**How to complete this task:** Find the word "camera" in the listing. Copy out each line where it occurs.

**Exercise data:**

# # # # # # #

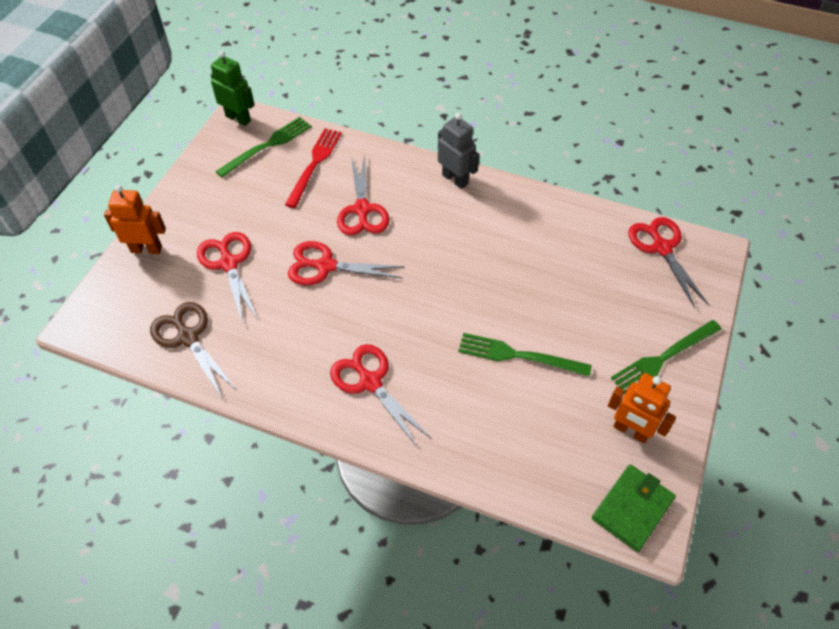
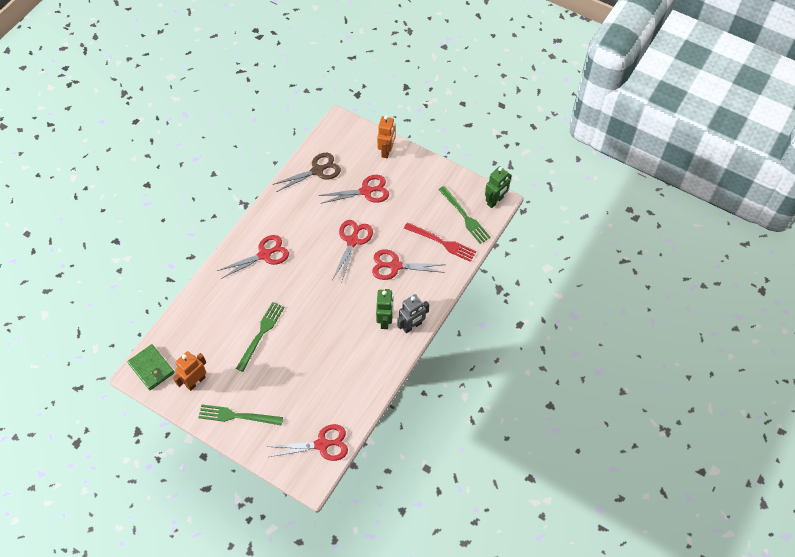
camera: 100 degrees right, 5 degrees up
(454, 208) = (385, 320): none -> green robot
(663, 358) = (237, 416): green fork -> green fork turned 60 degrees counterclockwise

# # # # # # #

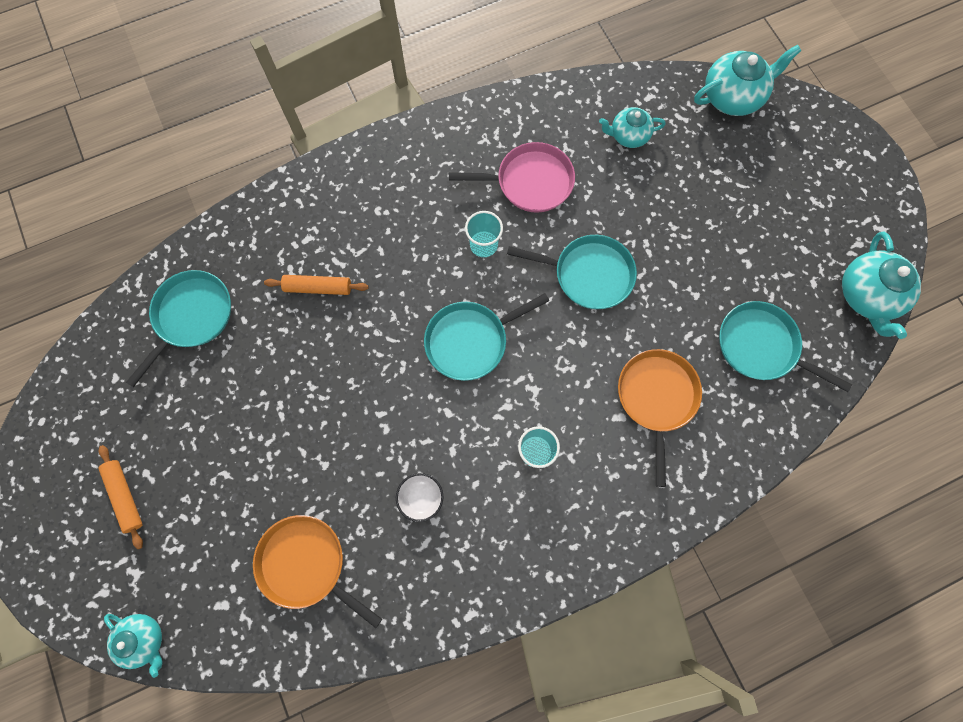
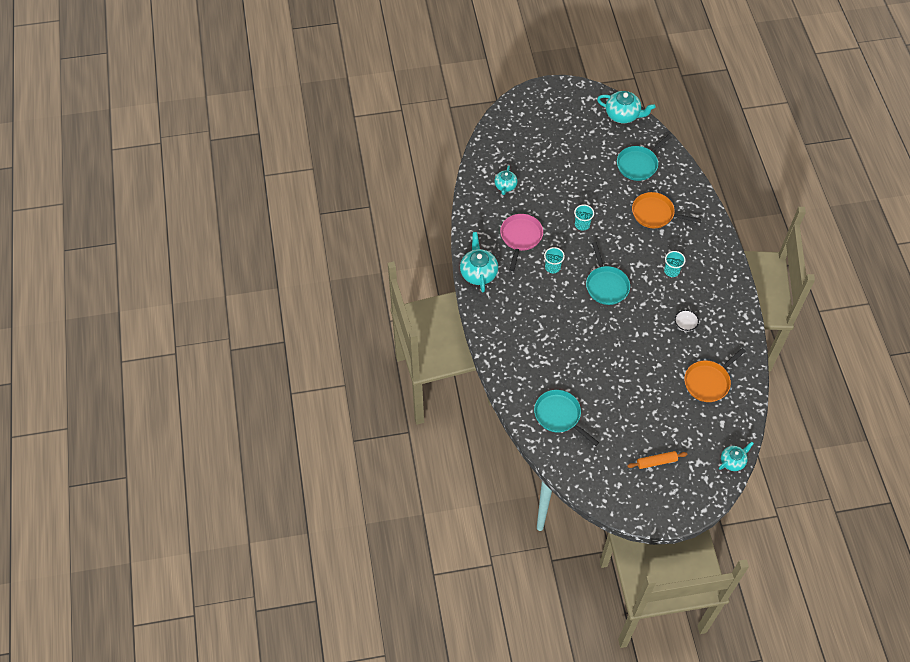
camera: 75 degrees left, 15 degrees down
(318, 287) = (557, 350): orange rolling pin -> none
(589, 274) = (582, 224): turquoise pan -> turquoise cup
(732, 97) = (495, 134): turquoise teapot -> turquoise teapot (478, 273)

# # # # # # #

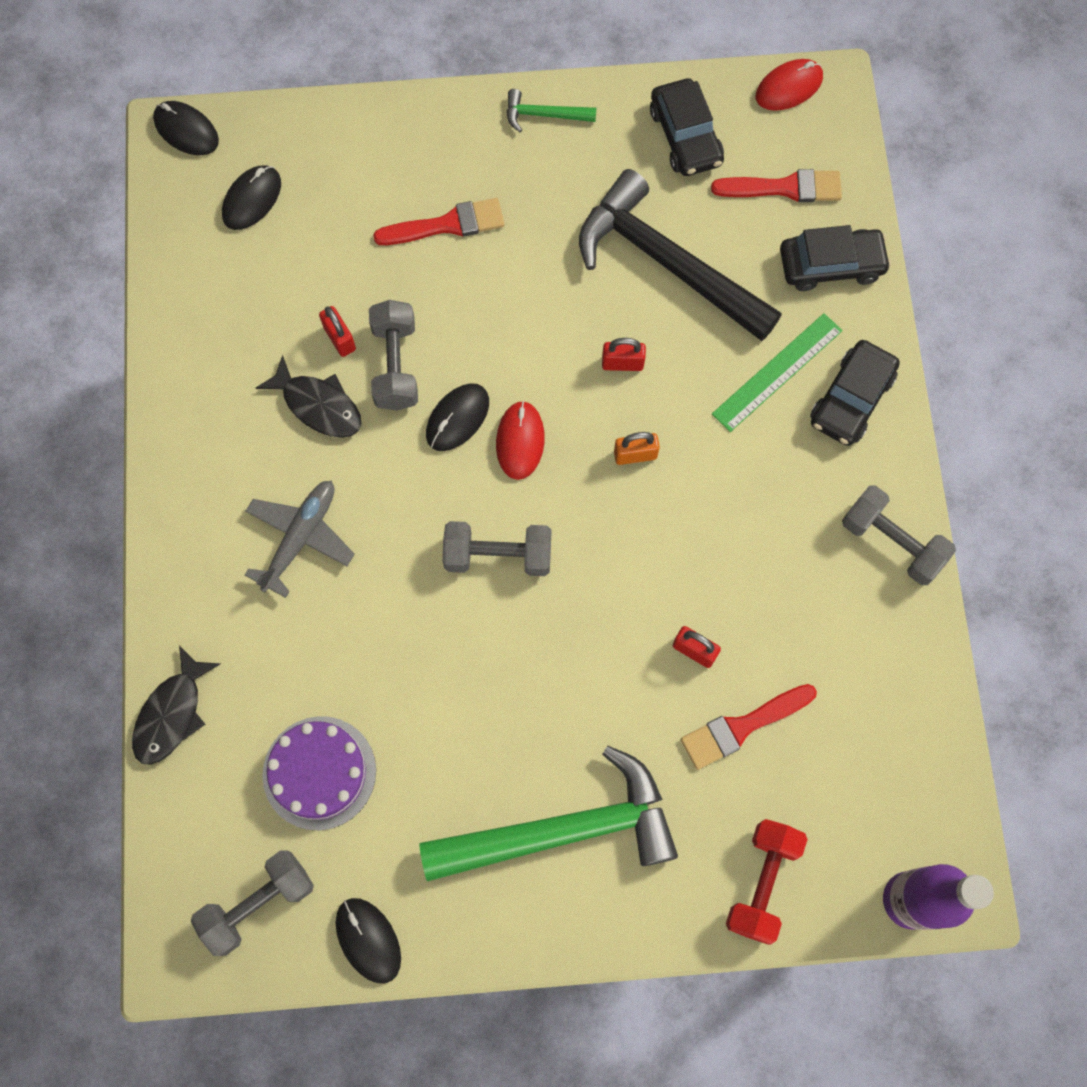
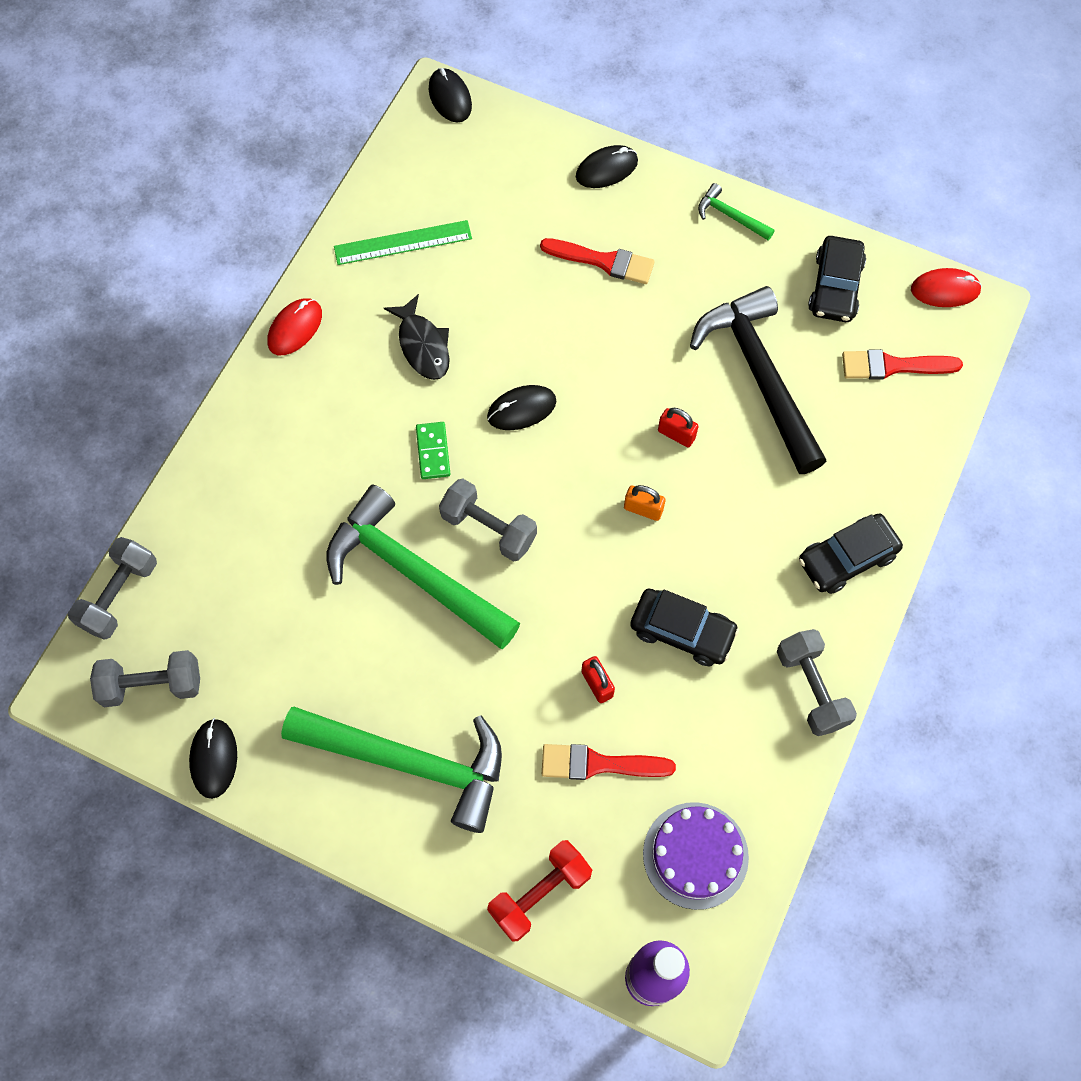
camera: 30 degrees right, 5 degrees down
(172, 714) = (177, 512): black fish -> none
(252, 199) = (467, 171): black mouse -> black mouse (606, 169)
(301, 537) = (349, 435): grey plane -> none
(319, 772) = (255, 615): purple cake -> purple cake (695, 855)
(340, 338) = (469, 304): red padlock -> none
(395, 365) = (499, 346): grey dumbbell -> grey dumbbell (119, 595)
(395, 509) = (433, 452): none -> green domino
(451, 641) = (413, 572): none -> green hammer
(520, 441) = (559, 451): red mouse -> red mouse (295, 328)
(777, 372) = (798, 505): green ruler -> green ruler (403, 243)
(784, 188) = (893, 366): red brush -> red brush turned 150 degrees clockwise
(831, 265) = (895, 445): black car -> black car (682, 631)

# # # # # # #

**Result for this exercise:**
camera: 100 degrees right, 5 degrees up
camera: 75 degrees left, 15 degrees down
camera: 30 degrees right, 5 degrees down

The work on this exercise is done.